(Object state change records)
--- START ---
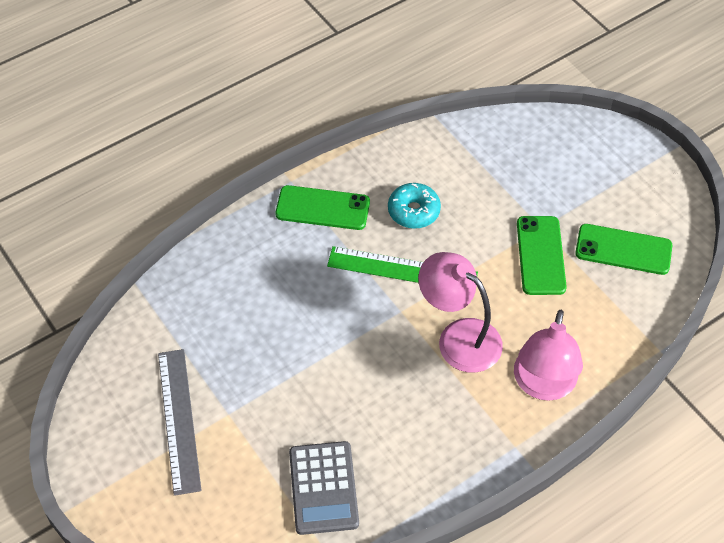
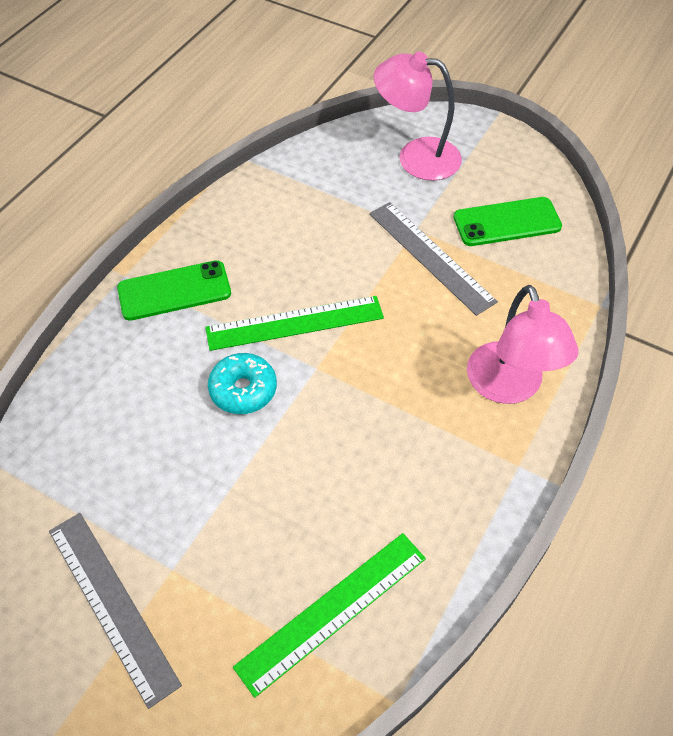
camera: 25 degrees left, 0 degrees up
(323, 488) = (332, 611): grey calculator -> green ruler
(413, 211) = (276, 259): turquoise donut -> turquoise donut (243, 390)
(458, 337) = (393, 371): pink lamp -> pink lamp (416, 157)
(541, 255) = (430, 256): green phone -> grey ruler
--- END ---
_ASSIGNMENT_: Among the lines above, show every one that contains the string "grey".

_TASK RESPONSE_:
(323, 488) = (332, 611): grey calculator -> green ruler
(541, 255) = (430, 256): green phone -> grey ruler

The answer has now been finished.